**Source data:**
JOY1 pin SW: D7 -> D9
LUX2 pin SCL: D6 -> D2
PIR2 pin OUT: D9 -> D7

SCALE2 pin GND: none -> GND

---

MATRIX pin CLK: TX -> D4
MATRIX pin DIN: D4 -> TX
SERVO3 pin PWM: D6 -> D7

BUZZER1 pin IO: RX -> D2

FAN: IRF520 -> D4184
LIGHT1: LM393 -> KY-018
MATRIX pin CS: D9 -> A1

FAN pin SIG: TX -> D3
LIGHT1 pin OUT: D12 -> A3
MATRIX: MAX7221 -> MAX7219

==

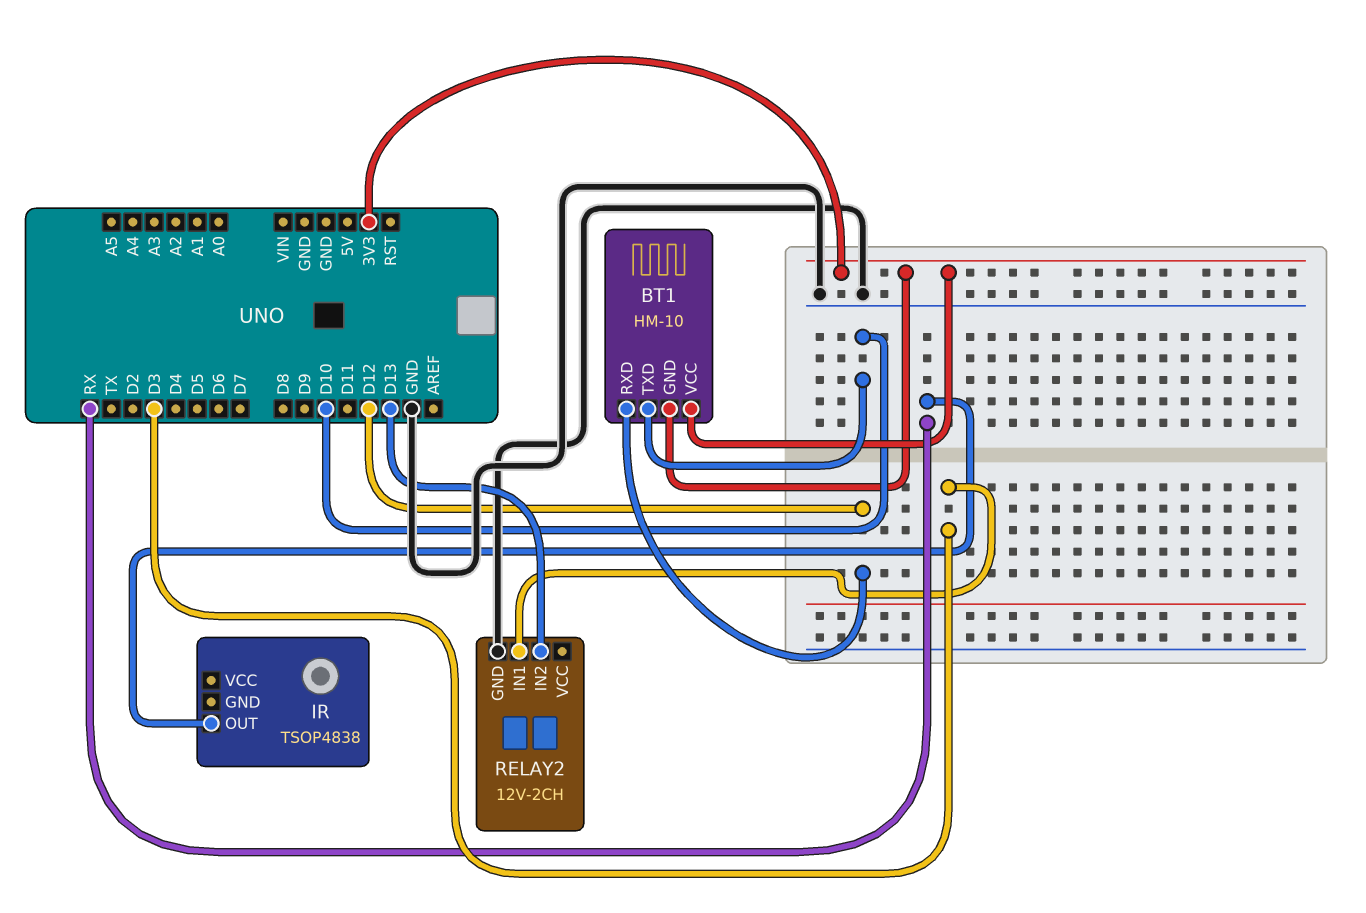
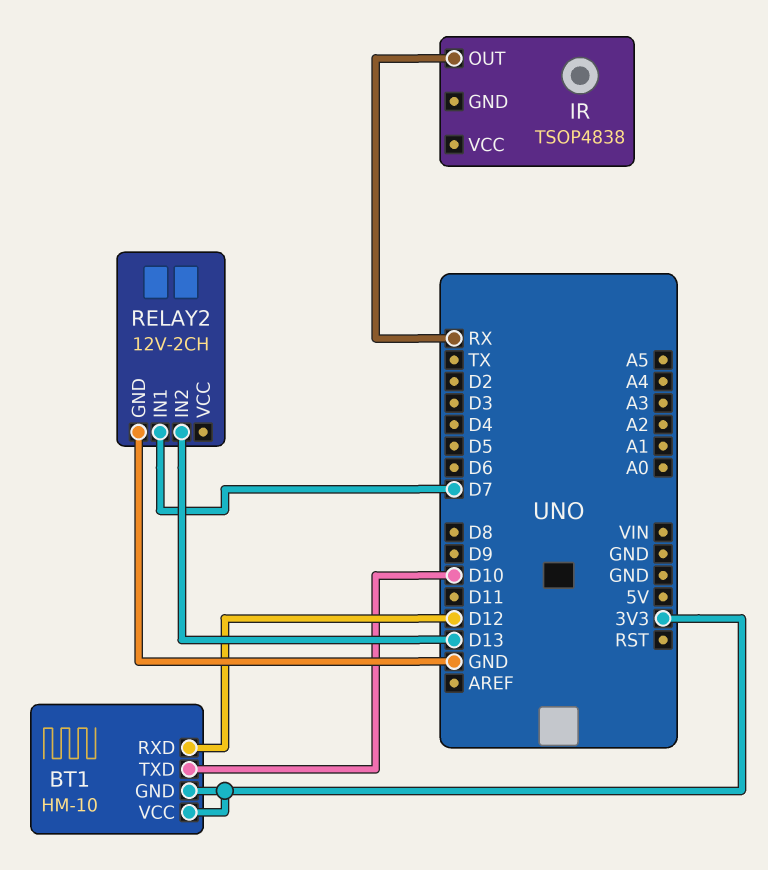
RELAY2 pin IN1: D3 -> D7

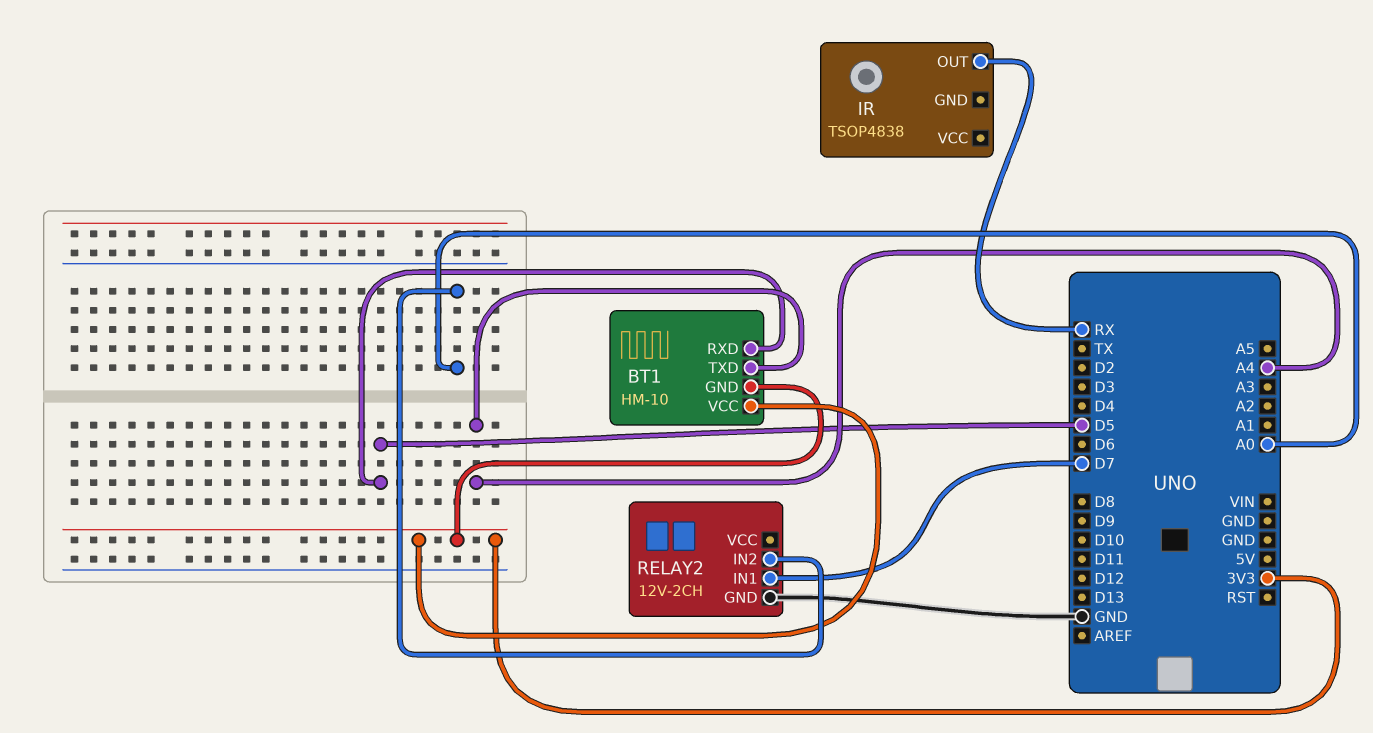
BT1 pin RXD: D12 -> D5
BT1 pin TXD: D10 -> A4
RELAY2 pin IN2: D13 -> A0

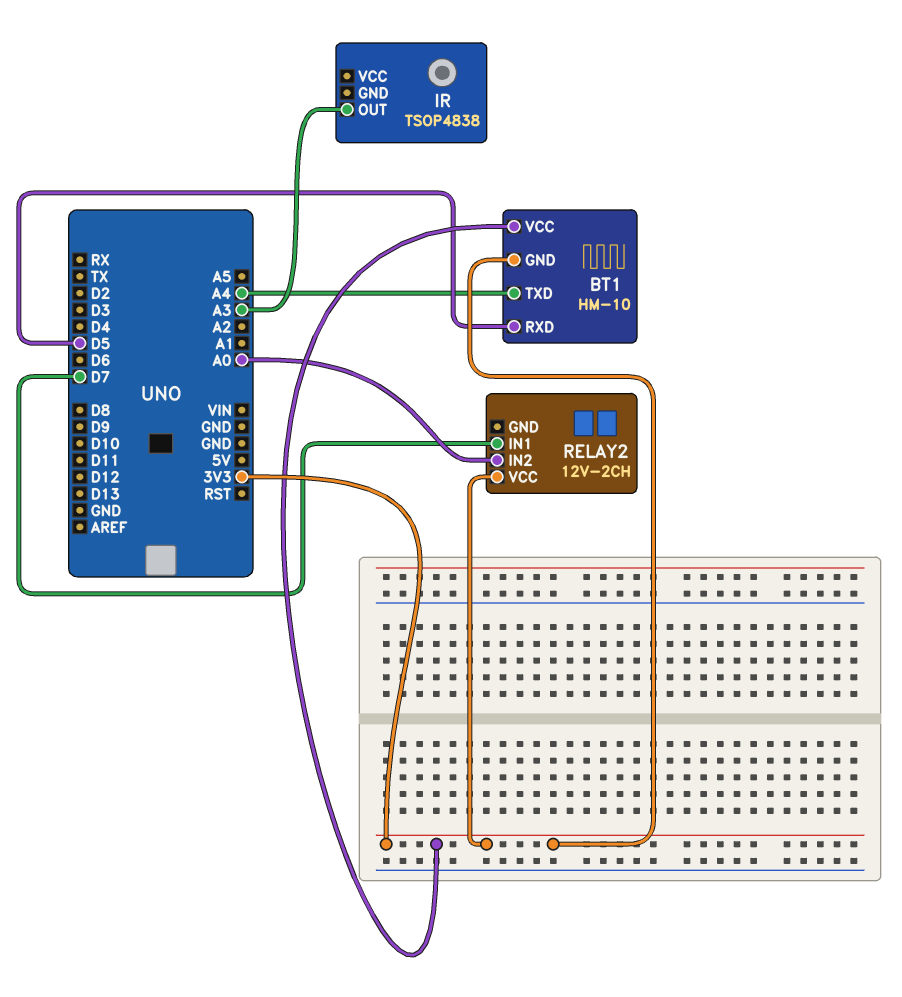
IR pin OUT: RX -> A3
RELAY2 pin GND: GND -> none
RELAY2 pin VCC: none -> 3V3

**Exercise description:**
Please transcribe exactly the lines above from the line that has "FAN: IRF520 -> D4184" up to and including the line that has "MATRIX: MAX7221 -> MAX7219"; no other line belongs in the answer.

**Solution:**
FAN: IRF520 -> D4184
LIGHT1: LM393 -> KY-018
MATRIX pin CS: D9 -> A1

FAN pin SIG: TX -> D3
LIGHT1 pin OUT: D12 -> A3
MATRIX: MAX7221 -> MAX7219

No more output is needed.